**Dataset section**:
____

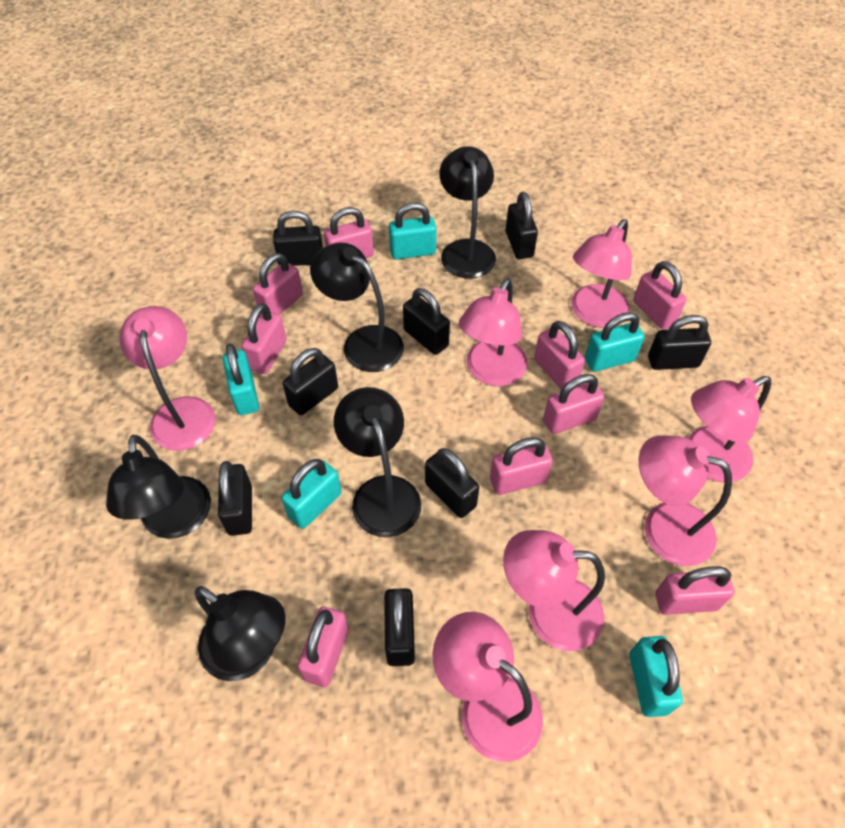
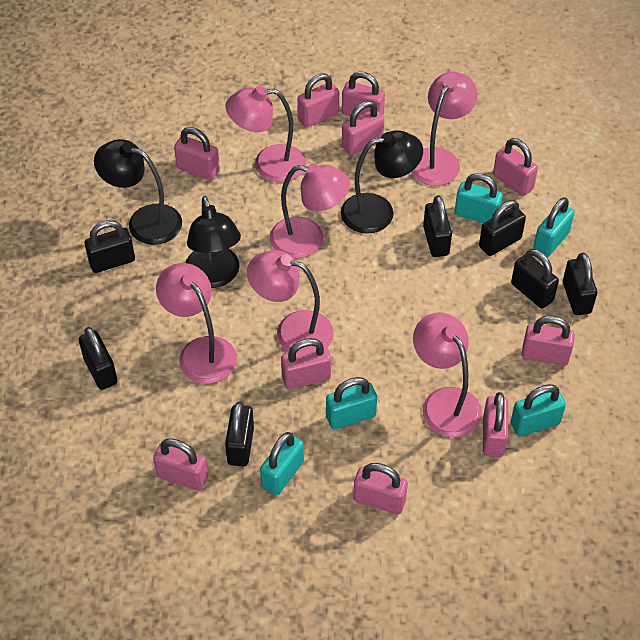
black lamp: 5 -> 3
black padlock: 8 -> 7
pink lamp: 7 -> 6
pink padlock: 9 -> 10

____

**The problem**: Write out the material above again, word for word, minus its pictures.

**Result below**:
black lamp: 5 -> 3
black padlock: 8 -> 7
pink lamp: 7 -> 6
pink padlock: 9 -> 10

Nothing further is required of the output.